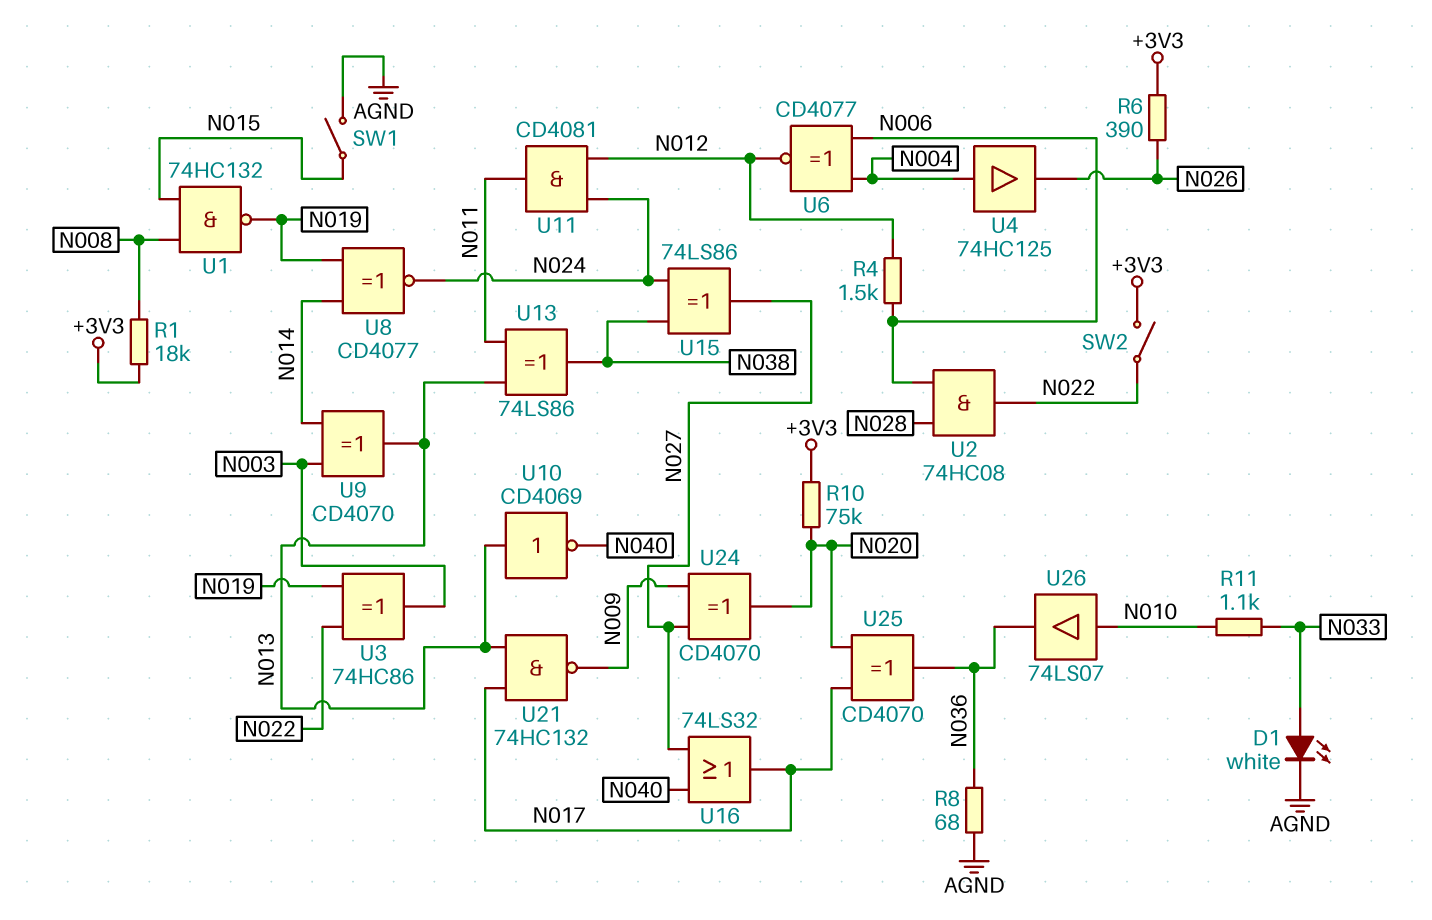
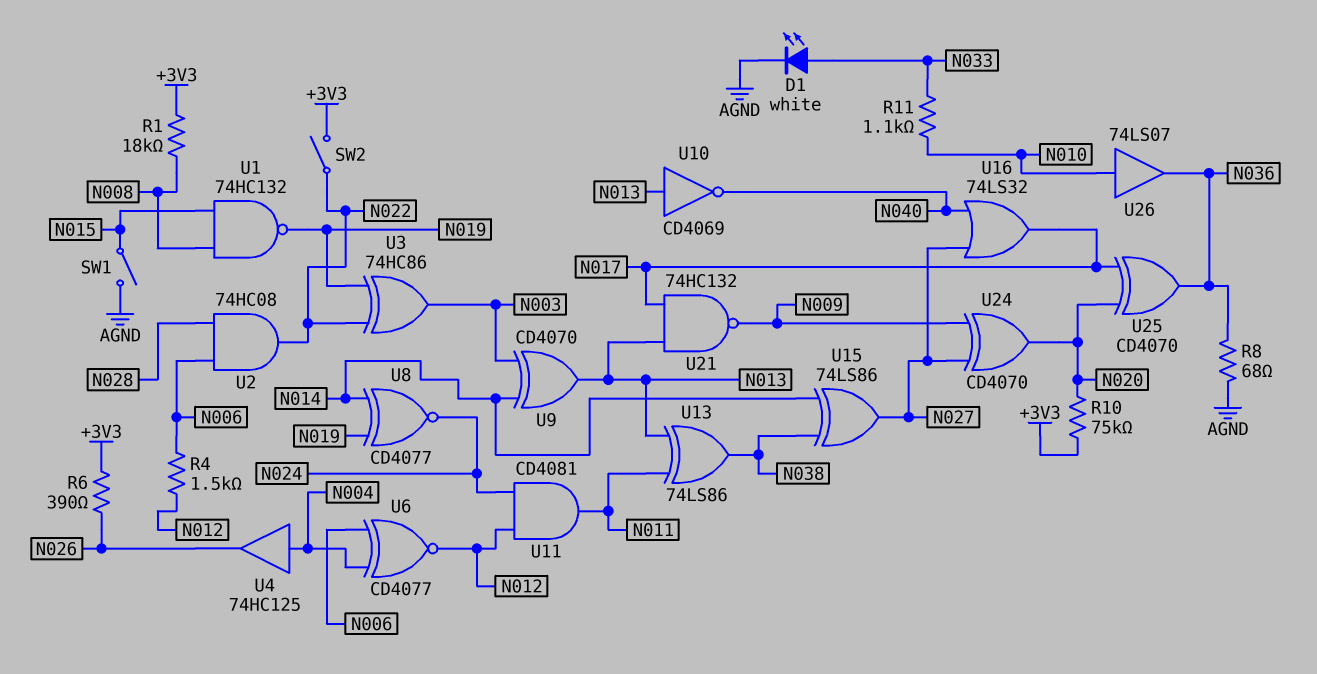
U15: XOR 74LS86 (in N024, in N038, out N027) -> XOR 74LS86 (in N014, in N038, out N027)

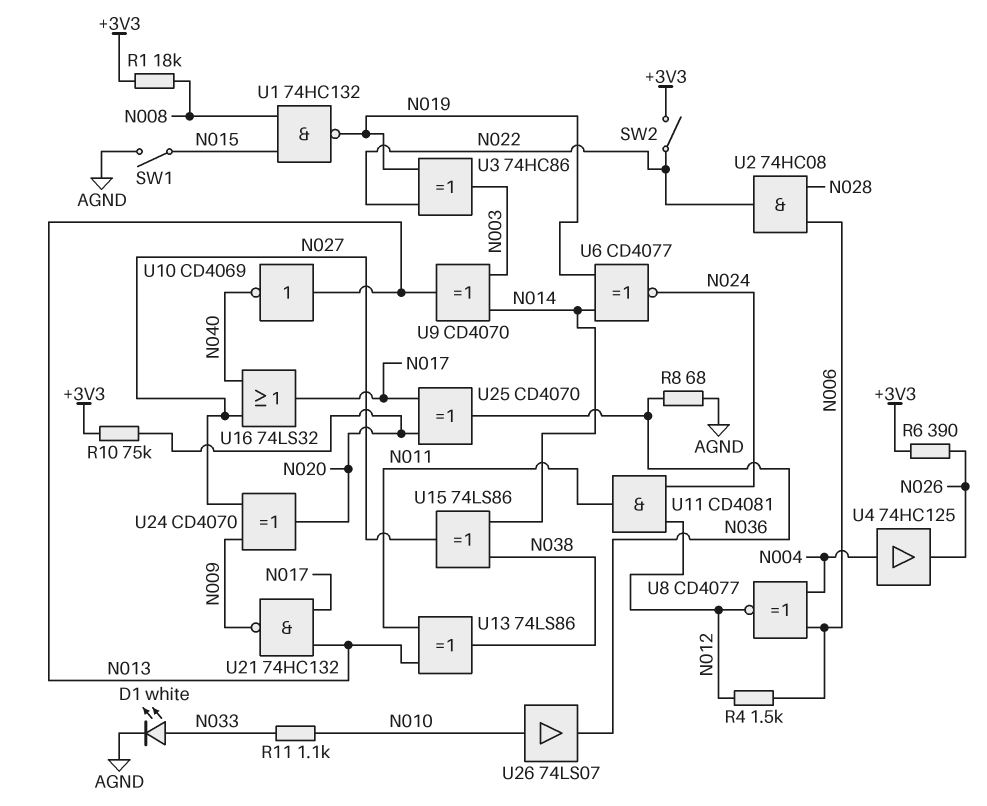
U6: XNOR CD4077 (in N004, in N006, out N012) -> XNOR CD4077 (in N014, in N019, out N024)
U8: XNOR CD4077 (in N014, in N019, out N024) -> XNOR CD4077 (in N004, in N006, out N012)

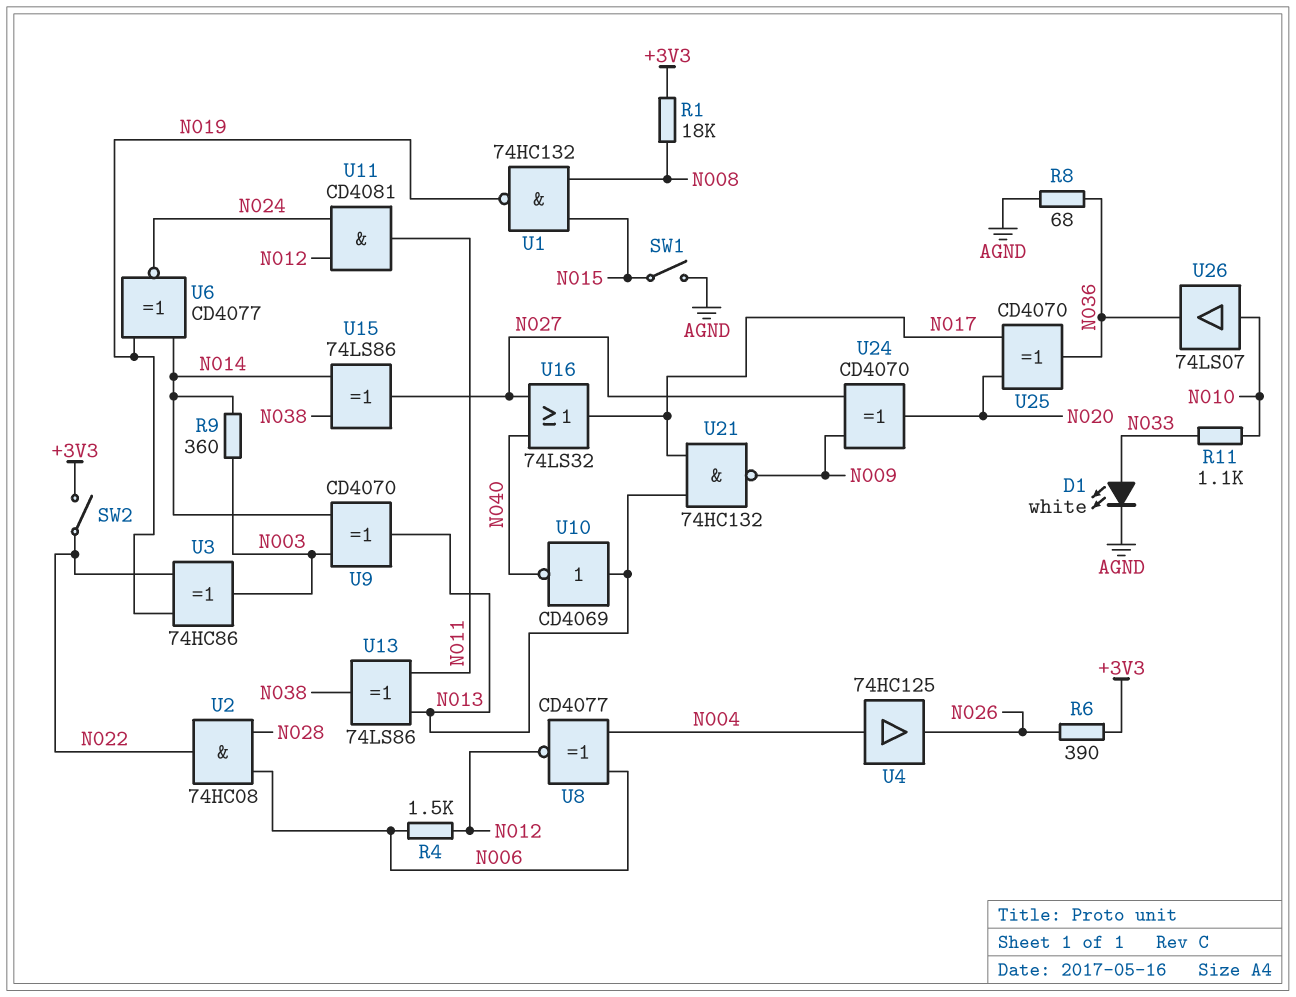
R9: none -> 360 (N003, N014)
R10: 75k (+3V3, N020) -> none

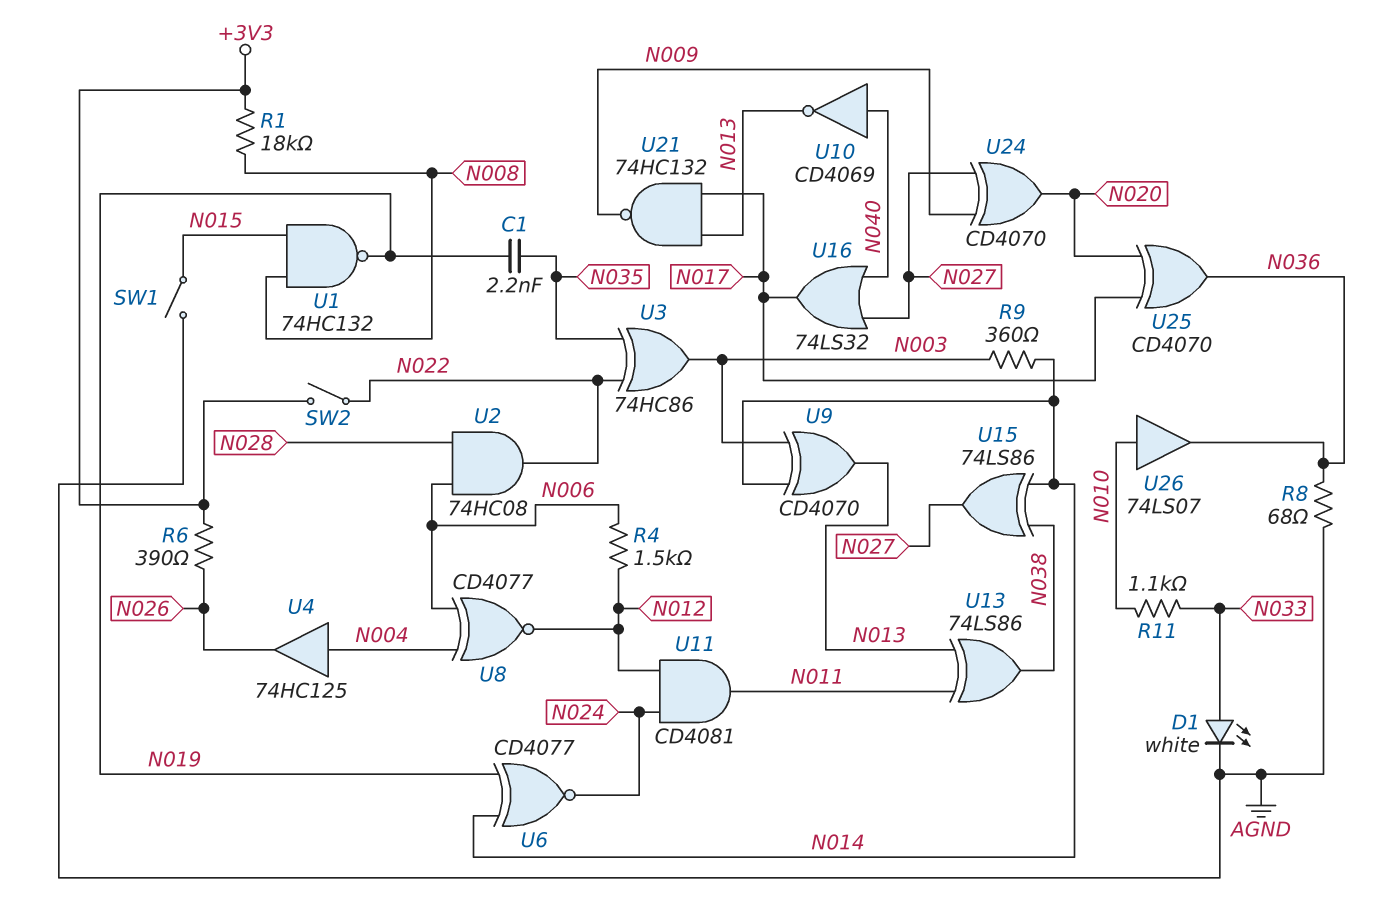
C1: none -> 2.2nF (N019, N035)
U3: XOR 74HC86 (in N019, in N022, out N003) -> XOR 74HC86 (in N022, in N035, out N003)
U10: NOT CD4069 (in N013, out N040) -> NOT CD4069 (in N040, out N013)

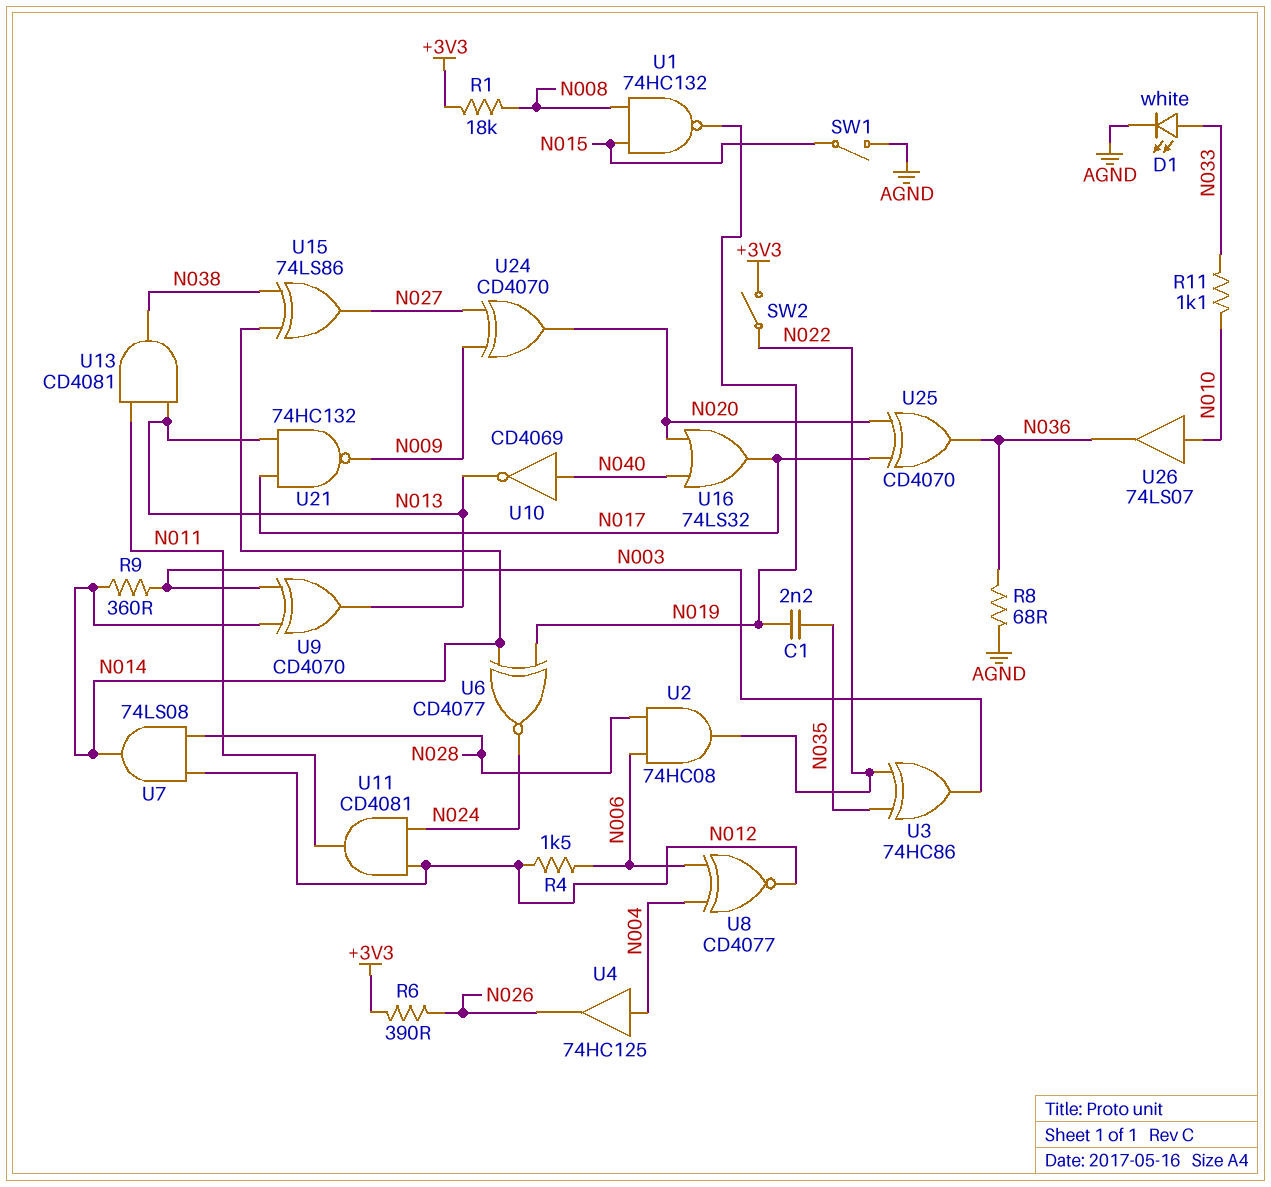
U7: none -> AND 74LS08 (in N012, in N028, out N014)
U13: XOR 74LS86 (in N011, in N013, out N038) -> AND CD4081 (in N011, in N013, out N038)
U16: OR 74LS32 (in N027, in N040, out N017) -> OR 74LS32 (in N020, in N040, out N017)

======

Pictures stay out; retype only the lines from the line containing "R9: none -> 360 (N003, N014)" through the end of the listing, inclusive, exactly as they appear.

R9: none -> 360 (N003, N014)
R10: 75k (+3V3, N020) -> none

C1: none -> 2.2nF (N019, N035)
U3: XOR 74HC86 (in N019, in N022, out N003) -> XOR 74HC86 (in N022, in N035, out N003)
U10: NOT CD4069 (in N013, out N040) -> NOT CD4069 (in N040, out N013)

U7: none -> AND 74LS08 (in N012, in N028, out N014)
U13: XOR 74LS86 (in N011, in N013, out N038) -> AND CD4081 (in N011, in N013, out N038)
U16: OR 74LS32 (in N027, in N040, out N017) -> OR 74LS32 (in N020, in N040, out N017)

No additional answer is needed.